EXERCISE BRIEF = Once the line containing "yellow banana: 4 -> 2" is found in the records below, return it and each following line exactly, up to and including the line containing "grey jar: 5 -> 1", and nothing else.
------ EXERCISE INPUT ------
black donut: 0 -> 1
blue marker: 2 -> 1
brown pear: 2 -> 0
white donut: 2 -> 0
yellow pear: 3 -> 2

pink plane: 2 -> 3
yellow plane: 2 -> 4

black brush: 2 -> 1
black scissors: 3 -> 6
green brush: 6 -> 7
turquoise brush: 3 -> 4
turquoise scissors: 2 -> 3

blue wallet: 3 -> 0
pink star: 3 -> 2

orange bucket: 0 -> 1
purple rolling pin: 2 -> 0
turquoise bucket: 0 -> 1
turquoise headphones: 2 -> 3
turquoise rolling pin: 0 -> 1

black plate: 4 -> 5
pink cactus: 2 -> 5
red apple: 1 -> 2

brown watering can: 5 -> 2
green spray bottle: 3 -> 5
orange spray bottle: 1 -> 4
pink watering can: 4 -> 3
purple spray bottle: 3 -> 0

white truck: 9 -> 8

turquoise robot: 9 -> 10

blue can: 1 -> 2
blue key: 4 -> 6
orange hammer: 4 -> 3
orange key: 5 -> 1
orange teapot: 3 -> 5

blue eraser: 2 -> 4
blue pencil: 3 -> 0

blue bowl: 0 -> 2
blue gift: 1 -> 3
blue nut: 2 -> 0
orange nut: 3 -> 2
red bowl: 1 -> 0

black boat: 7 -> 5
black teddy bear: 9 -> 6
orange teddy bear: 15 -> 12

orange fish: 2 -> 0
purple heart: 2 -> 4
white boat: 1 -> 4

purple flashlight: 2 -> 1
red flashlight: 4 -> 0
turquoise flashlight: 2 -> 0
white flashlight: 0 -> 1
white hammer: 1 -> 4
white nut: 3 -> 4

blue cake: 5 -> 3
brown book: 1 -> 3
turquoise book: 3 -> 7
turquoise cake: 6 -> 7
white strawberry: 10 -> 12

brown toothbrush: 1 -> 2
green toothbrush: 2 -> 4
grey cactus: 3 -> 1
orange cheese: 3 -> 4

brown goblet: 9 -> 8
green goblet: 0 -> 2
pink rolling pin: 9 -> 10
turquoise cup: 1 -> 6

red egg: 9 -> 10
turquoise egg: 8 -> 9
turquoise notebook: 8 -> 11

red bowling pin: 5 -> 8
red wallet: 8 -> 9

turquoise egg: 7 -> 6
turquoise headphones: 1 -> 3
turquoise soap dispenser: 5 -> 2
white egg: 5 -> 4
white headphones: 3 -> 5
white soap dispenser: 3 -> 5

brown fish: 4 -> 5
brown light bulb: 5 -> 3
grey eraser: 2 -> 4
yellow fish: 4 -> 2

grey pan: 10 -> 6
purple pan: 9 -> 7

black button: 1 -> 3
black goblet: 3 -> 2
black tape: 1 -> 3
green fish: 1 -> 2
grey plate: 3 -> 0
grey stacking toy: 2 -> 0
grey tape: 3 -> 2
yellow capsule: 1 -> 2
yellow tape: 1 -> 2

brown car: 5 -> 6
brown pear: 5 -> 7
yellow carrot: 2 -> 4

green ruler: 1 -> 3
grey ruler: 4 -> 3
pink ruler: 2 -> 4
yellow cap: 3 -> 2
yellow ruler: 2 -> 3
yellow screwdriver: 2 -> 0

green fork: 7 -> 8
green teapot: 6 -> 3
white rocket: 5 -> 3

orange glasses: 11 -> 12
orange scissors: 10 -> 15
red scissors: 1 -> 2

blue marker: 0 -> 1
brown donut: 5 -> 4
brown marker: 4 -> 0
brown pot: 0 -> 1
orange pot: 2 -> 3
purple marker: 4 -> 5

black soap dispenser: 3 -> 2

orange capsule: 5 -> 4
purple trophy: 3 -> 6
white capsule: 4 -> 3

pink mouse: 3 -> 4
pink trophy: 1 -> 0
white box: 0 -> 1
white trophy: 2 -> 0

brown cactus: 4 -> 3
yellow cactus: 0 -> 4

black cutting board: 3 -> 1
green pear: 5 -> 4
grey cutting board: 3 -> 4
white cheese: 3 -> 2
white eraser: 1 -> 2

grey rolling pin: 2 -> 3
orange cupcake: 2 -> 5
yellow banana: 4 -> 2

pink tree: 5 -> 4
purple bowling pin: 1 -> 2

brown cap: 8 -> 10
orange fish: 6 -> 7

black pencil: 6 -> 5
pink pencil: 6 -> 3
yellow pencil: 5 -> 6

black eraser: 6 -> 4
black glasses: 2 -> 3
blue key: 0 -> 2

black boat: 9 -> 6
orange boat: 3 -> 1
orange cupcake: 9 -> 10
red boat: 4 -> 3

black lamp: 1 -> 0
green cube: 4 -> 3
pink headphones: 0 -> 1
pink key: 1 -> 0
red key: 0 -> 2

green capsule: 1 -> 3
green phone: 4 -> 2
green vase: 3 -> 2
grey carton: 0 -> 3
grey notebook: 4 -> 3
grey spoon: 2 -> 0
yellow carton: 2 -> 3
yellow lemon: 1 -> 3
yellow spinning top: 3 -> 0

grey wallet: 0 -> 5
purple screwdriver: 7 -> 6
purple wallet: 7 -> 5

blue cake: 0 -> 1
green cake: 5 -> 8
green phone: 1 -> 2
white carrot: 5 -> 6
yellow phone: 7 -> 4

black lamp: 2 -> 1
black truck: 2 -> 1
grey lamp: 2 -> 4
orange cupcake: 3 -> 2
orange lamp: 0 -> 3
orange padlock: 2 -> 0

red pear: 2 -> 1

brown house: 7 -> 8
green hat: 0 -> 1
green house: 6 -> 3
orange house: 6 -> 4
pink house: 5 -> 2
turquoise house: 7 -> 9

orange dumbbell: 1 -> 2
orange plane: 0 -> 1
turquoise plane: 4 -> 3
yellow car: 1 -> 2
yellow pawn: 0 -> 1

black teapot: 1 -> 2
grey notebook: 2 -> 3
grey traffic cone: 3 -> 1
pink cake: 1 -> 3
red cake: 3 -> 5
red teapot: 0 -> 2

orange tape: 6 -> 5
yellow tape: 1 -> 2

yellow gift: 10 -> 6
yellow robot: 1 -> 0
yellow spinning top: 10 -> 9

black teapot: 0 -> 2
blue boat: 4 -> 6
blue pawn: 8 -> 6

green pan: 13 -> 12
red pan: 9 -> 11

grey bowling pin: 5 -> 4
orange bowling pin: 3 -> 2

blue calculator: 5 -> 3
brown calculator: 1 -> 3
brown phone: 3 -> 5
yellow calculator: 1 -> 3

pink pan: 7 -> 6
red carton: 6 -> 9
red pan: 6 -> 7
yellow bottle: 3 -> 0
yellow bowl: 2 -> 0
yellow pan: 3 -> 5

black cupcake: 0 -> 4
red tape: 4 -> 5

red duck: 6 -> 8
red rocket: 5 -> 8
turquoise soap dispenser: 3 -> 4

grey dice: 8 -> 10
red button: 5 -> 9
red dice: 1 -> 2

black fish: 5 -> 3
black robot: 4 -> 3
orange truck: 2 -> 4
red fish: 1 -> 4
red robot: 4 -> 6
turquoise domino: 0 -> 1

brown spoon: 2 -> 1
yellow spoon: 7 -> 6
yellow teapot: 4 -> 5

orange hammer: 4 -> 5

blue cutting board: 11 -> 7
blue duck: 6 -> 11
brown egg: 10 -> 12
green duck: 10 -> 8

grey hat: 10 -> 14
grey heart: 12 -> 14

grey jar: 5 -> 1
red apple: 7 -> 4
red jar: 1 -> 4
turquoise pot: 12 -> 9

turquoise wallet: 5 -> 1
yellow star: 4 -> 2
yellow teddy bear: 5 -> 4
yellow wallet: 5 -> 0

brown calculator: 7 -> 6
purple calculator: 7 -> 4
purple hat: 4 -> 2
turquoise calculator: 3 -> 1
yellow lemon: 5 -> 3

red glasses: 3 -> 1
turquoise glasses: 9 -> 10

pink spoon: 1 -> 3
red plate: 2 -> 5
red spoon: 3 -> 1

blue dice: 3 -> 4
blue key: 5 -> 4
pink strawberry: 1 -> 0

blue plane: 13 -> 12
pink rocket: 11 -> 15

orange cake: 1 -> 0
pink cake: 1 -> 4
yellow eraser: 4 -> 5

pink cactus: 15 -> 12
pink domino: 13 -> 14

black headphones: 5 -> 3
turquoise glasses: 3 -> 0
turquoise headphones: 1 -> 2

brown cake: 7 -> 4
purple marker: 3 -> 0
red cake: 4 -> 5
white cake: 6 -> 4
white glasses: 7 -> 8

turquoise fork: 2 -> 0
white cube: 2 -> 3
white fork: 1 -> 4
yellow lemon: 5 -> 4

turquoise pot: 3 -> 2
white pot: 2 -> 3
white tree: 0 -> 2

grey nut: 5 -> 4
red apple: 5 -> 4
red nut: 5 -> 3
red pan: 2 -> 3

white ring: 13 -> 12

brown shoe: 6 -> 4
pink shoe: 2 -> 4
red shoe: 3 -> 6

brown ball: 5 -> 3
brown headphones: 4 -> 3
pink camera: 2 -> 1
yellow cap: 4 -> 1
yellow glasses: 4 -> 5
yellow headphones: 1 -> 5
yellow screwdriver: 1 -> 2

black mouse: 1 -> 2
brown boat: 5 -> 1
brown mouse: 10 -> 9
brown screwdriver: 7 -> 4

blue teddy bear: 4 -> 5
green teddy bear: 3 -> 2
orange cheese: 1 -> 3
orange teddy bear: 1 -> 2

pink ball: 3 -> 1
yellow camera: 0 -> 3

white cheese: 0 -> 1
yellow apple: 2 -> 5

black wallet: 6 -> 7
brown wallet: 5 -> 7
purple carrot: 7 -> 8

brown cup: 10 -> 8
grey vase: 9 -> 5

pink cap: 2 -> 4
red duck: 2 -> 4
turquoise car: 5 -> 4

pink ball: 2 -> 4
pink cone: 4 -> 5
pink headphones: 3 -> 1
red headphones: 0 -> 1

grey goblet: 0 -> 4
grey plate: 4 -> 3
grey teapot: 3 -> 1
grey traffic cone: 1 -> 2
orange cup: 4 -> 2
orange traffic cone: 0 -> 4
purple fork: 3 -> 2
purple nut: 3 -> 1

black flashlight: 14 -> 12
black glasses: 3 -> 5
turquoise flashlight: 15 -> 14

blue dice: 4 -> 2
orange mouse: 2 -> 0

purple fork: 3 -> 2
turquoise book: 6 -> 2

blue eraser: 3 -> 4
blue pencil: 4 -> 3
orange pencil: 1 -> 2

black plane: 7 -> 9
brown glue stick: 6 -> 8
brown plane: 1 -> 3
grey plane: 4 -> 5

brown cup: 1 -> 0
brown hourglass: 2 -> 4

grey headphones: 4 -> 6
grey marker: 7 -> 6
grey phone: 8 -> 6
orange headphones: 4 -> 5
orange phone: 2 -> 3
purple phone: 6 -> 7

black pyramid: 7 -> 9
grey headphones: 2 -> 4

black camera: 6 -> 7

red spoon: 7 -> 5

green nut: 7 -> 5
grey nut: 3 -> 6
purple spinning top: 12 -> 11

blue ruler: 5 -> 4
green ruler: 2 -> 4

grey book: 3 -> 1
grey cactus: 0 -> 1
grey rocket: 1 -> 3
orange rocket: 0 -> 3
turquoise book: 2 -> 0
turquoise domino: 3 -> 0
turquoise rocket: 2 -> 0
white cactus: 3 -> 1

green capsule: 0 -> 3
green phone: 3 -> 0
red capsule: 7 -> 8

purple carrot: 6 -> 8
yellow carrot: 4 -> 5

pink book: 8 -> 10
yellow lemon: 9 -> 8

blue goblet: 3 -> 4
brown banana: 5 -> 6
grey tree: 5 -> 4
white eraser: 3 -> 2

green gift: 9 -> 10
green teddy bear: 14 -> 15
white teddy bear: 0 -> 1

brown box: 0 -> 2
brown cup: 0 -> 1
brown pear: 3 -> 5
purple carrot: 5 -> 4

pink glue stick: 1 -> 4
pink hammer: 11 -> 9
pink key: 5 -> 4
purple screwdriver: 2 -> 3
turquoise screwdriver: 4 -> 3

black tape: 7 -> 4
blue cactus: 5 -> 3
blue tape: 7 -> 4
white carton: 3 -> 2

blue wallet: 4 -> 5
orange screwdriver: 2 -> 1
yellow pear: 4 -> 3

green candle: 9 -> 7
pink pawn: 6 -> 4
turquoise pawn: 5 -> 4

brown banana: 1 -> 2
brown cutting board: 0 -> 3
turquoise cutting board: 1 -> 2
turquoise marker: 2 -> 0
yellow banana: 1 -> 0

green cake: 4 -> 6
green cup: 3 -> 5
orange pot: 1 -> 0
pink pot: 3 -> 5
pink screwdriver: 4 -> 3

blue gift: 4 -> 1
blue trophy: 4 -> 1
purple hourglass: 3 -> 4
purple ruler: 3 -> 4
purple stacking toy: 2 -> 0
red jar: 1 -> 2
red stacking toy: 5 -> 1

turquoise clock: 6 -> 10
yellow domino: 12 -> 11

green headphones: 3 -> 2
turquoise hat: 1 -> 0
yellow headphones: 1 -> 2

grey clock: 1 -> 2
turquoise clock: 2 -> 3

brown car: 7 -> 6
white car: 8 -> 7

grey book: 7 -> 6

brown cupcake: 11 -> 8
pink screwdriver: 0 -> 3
------
EXERCISE ANSWER =
yellow banana: 4 -> 2

pink tree: 5 -> 4
purple bowling pin: 1 -> 2

brown cap: 8 -> 10
orange fish: 6 -> 7

black pencil: 6 -> 5
pink pencil: 6 -> 3
yellow pencil: 5 -> 6

black eraser: 6 -> 4
black glasses: 2 -> 3
blue key: 0 -> 2

black boat: 9 -> 6
orange boat: 3 -> 1
orange cupcake: 9 -> 10
red boat: 4 -> 3

black lamp: 1 -> 0
green cube: 4 -> 3
pink headphones: 0 -> 1
pink key: 1 -> 0
red key: 0 -> 2

green capsule: 1 -> 3
green phone: 4 -> 2
green vase: 3 -> 2
grey carton: 0 -> 3
grey notebook: 4 -> 3
grey spoon: 2 -> 0
yellow carton: 2 -> 3
yellow lemon: 1 -> 3
yellow spinning top: 3 -> 0

grey wallet: 0 -> 5
purple screwdriver: 7 -> 6
purple wallet: 7 -> 5

blue cake: 0 -> 1
green cake: 5 -> 8
green phone: 1 -> 2
white carrot: 5 -> 6
yellow phone: 7 -> 4

black lamp: 2 -> 1
black truck: 2 -> 1
grey lamp: 2 -> 4
orange cupcake: 3 -> 2
orange lamp: 0 -> 3
orange padlock: 2 -> 0

red pear: 2 -> 1

brown house: 7 -> 8
green hat: 0 -> 1
green house: 6 -> 3
orange house: 6 -> 4
pink house: 5 -> 2
turquoise house: 7 -> 9

orange dumbbell: 1 -> 2
orange plane: 0 -> 1
turquoise plane: 4 -> 3
yellow car: 1 -> 2
yellow pawn: 0 -> 1

black teapot: 1 -> 2
grey notebook: 2 -> 3
grey traffic cone: 3 -> 1
pink cake: 1 -> 3
red cake: 3 -> 5
red teapot: 0 -> 2

orange tape: 6 -> 5
yellow tape: 1 -> 2

yellow gift: 10 -> 6
yellow robot: 1 -> 0
yellow spinning top: 10 -> 9

black teapot: 0 -> 2
blue boat: 4 -> 6
blue pawn: 8 -> 6

green pan: 13 -> 12
red pan: 9 -> 11

grey bowling pin: 5 -> 4
orange bowling pin: 3 -> 2

blue calculator: 5 -> 3
brown calculator: 1 -> 3
brown phone: 3 -> 5
yellow calculator: 1 -> 3

pink pan: 7 -> 6
red carton: 6 -> 9
red pan: 6 -> 7
yellow bottle: 3 -> 0
yellow bowl: 2 -> 0
yellow pan: 3 -> 5

black cupcake: 0 -> 4
red tape: 4 -> 5

red duck: 6 -> 8
red rocket: 5 -> 8
turquoise soap dispenser: 3 -> 4

grey dice: 8 -> 10
red button: 5 -> 9
red dice: 1 -> 2

black fish: 5 -> 3
black robot: 4 -> 3
orange truck: 2 -> 4
red fish: 1 -> 4
red robot: 4 -> 6
turquoise domino: 0 -> 1

brown spoon: 2 -> 1
yellow spoon: 7 -> 6
yellow teapot: 4 -> 5

orange hammer: 4 -> 5

blue cutting board: 11 -> 7
blue duck: 6 -> 11
brown egg: 10 -> 12
green duck: 10 -> 8

grey hat: 10 -> 14
grey heart: 12 -> 14

grey jar: 5 -> 1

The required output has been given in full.